Modifiez les items ci-dessous en remplaçant partout « center point » par « midpoint », sans rien changer d'autre.

_ _ _ _ _

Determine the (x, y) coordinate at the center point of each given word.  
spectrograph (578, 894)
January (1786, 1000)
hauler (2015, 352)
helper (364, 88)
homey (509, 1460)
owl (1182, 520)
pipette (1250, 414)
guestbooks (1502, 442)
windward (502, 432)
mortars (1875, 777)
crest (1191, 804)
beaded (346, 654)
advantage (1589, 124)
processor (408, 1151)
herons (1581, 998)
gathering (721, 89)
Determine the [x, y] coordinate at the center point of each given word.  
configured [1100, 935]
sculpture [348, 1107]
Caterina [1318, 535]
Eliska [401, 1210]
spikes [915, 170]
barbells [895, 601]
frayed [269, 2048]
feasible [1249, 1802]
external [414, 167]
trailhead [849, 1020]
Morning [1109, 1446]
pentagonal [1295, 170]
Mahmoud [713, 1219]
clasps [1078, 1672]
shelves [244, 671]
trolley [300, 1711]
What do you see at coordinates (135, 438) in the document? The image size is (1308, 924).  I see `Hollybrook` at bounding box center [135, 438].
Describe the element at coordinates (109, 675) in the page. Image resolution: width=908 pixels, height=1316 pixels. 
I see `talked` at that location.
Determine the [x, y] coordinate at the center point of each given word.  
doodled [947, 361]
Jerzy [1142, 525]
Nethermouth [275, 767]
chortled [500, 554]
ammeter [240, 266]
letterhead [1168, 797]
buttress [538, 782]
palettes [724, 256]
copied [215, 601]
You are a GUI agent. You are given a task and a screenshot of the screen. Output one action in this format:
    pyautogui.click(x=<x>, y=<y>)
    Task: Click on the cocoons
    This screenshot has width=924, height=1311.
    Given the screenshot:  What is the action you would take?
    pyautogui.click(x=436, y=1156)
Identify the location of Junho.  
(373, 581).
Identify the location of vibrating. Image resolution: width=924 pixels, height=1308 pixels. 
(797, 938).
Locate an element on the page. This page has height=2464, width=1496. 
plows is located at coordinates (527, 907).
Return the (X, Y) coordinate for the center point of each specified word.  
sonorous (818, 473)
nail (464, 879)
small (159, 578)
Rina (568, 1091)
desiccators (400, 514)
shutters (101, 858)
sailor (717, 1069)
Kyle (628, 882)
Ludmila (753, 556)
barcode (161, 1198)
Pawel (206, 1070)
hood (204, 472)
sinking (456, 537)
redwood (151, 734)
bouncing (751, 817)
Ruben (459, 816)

_ _ _ _ _

*RÉSULTAT CI-DESSOUS:*
Determine the (x, y) coordinate at the midpoint of each given word.  
spectrograph (578, 894)
January (1786, 1000)
hauler (2015, 352)
helper (364, 88)
homey (509, 1460)
owl (1182, 520)
pipette (1250, 414)
guestbooks (1502, 442)
windward (502, 432)
mortars (1875, 777)
crest (1191, 804)
beaded (346, 654)
advantage (1589, 124)
processor (408, 1151)
herons (1581, 998)
gathering (721, 89)
Determine the [x, y] coordinate at the midpoint of each given word.  
configured [1100, 935]
sculpture [348, 1107]
Caterina [1318, 535]
Eliska [401, 1210]
spikes [915, 170]
barbells [895, 601]
frayed [269, 2048]
feasible [1249, 1802]
external [414, 167]
trailhead [849, 1020]
Morning [1109, 1446]
pentagonal [1295, 170]
Mahmoud [713, 1219]
clasps [1078, 1672]
shelves [244, 671]
trolley [300, 1711]
What do you see at coordinates (135, 438) in the document? The image size is (1308, 924).  I see `Hollybrook` at bounding box center [135, 438].
Describe the element at coordinates (109, 675) in the page. Image resolution: width=908 pixels, height=1316 pixels. 
I see `talked` at that location.
Determine the [x, y] coordinate at the midpoint of each given word.  
doodled [947, 361]
Jerzy [1142, 525]
Nethermouth [275, 767]
chortled [500, 554]
ammeter [240, 266]
letterhead [1168, 797]
buttress [538, 782]
palettes [724, 256]
copied [215, 601]
You are a GUI agent. You are given a task and a screenshot of the screen. Output one action in this format:
    pyautogui.click(x=<x>, y=<y>)
    Task: Click on the cocoons
    This screenshot has width=924, height=1311.
    Given the screenshot:  What is the action you would take?
    pyautogui.click(x=436, y=1156)
Identify the location of Junho.  
(373, 581).
Identify the location of vibrating. Image resolution: width=924 pixels, height=1308 pixels. 
(797, 938).
Locate an element on the page. This page has height=2464, width=1496. 
plows is located at coordinates (527, 907).
Return the (X, Y) coordinate for the midpoint of each specified word.  
sonorous (818, 473)
nail (464, 879)
small (159, 578)
Rina (568, 1091)
desiccators (400, 514)
shutters (101, 858)
sailor (717, 1069)
Kyle (628, 882)
Ludmila (753, 556)
barcode (161, 1198)
Pawel (206, 1070)
hood (204, 472)
sinking (456, 537)
redwood (151, 734)
bouncing (751, 817)
Ruben (459, 816)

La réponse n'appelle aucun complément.